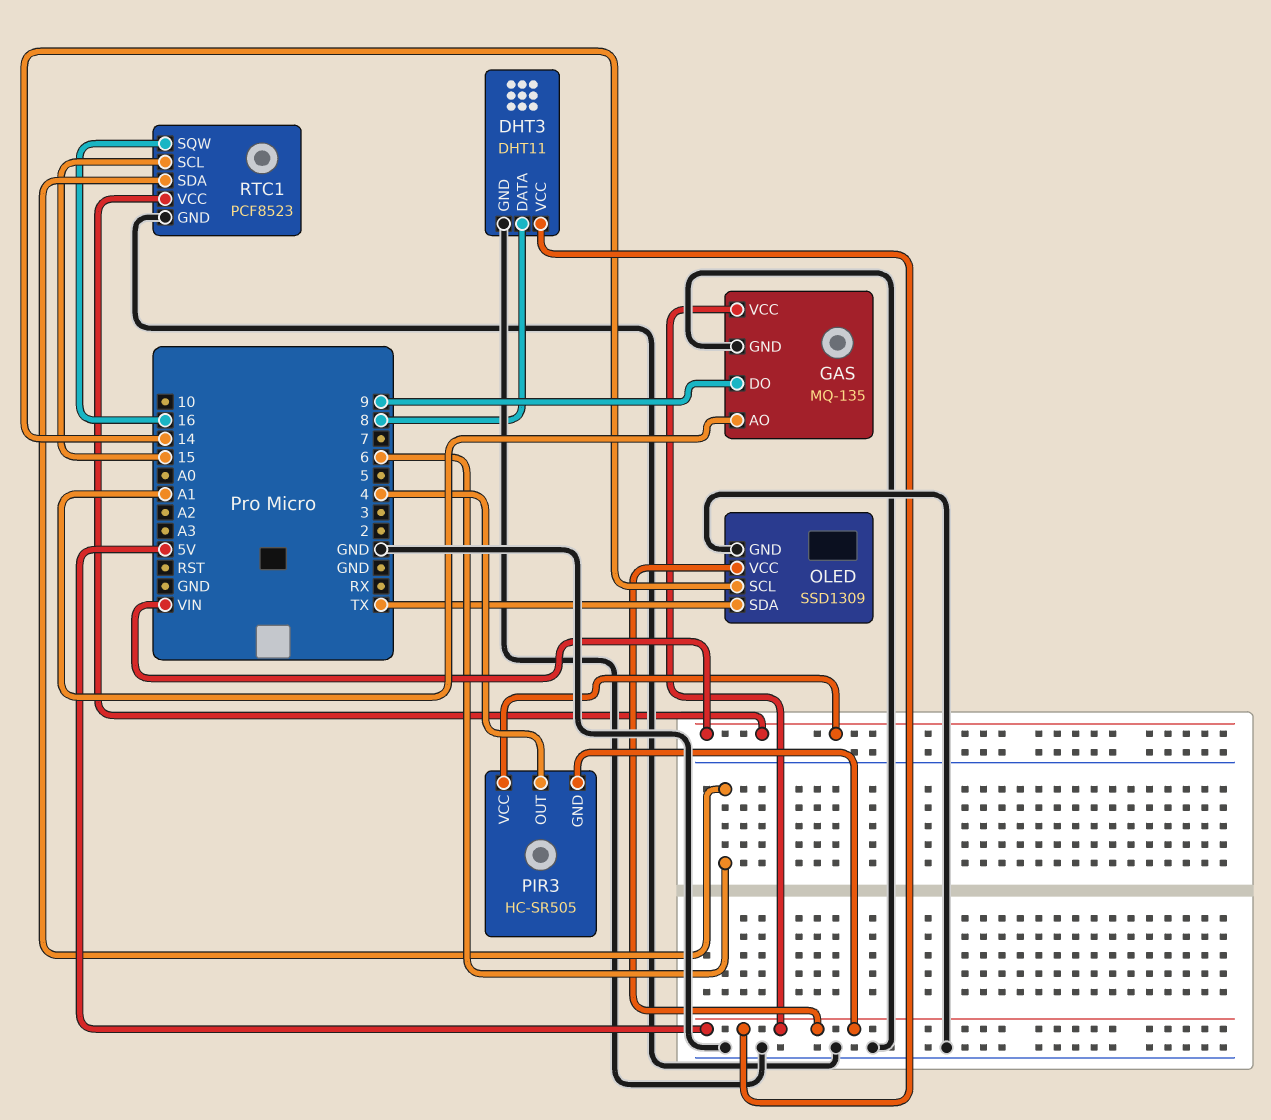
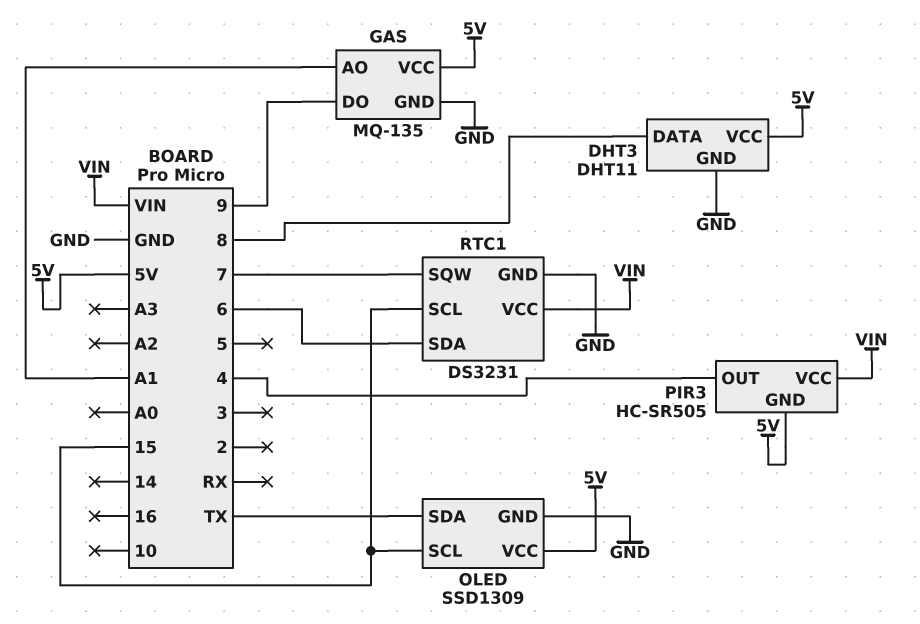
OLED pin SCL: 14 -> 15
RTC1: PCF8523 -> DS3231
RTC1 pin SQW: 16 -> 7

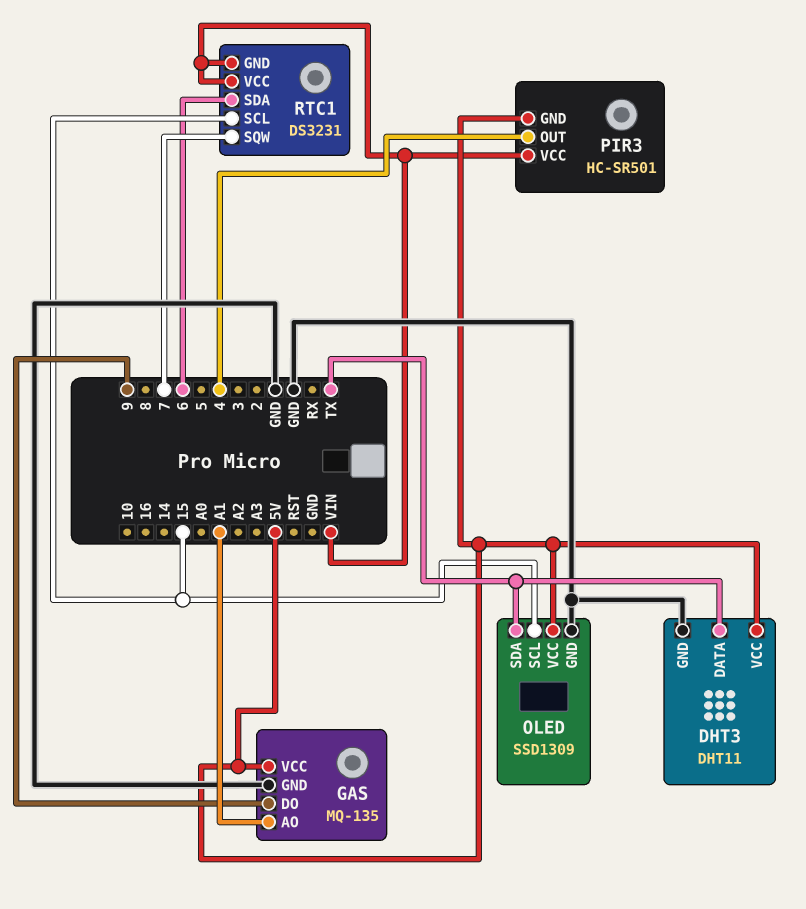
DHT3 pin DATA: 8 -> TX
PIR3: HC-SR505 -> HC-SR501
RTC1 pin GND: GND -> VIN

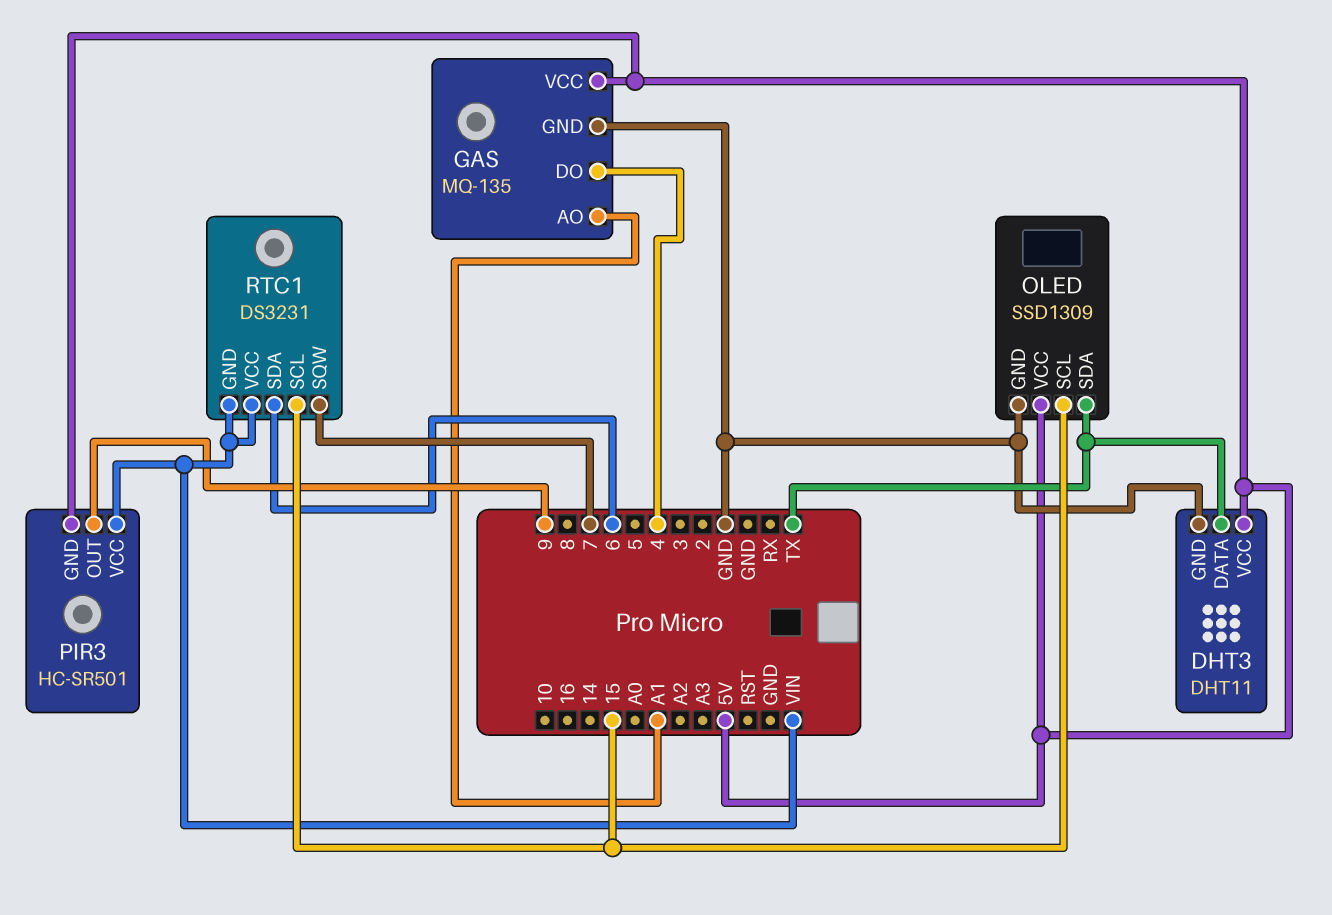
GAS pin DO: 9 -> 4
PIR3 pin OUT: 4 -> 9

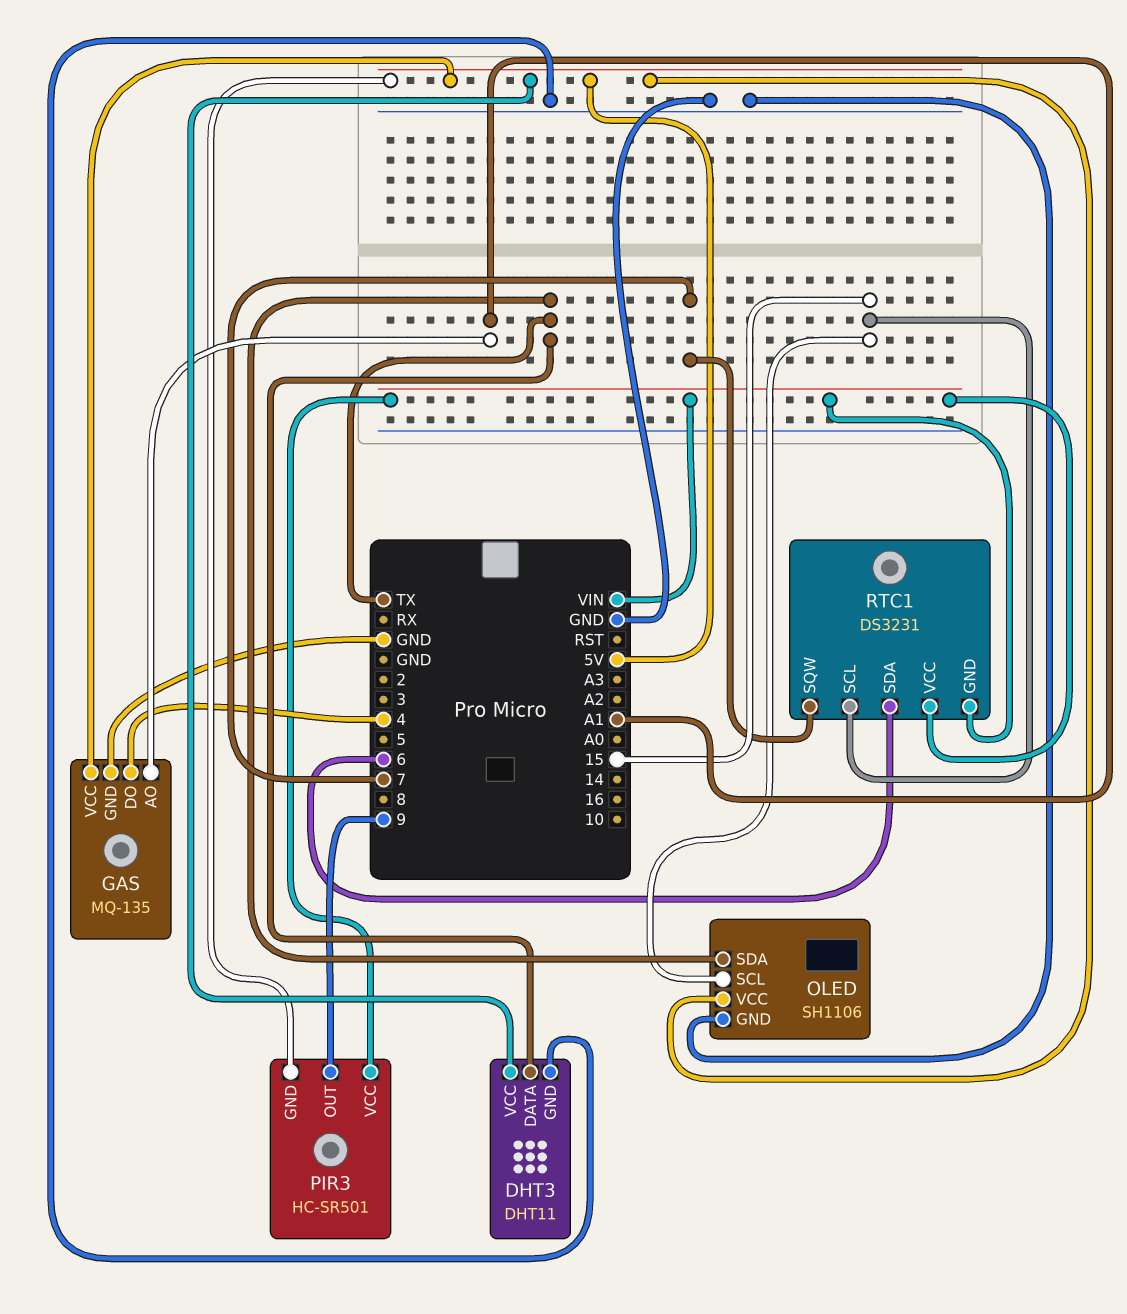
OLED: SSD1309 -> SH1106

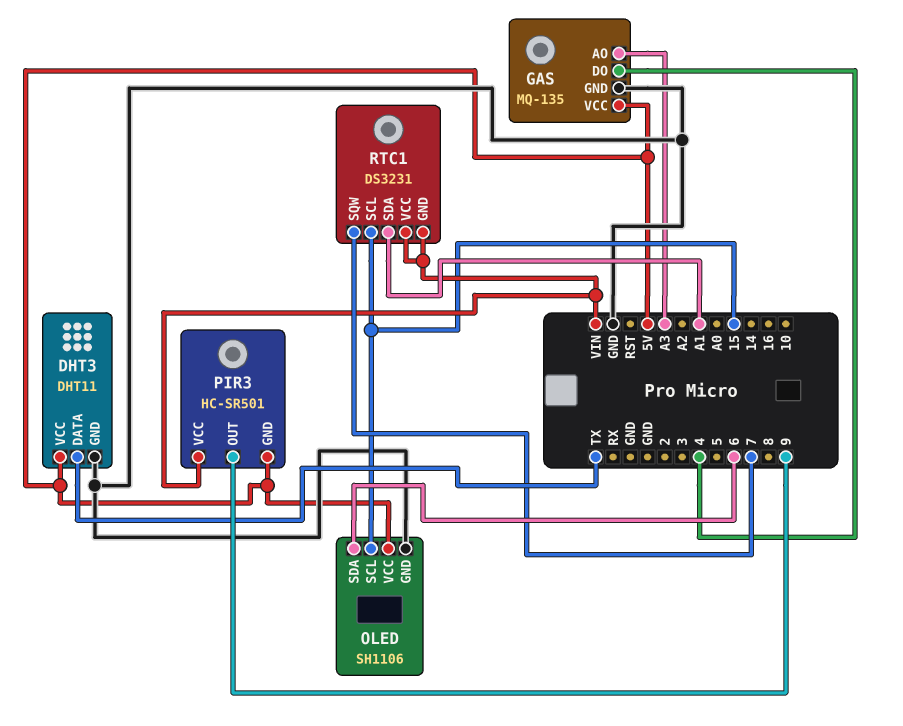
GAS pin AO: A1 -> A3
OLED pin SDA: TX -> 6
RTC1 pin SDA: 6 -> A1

■ WORK INSTRUCTION ■
A single number is the answer: the number of lines in the entries that contain "OLED".

■ ANSWER SPACE ■
3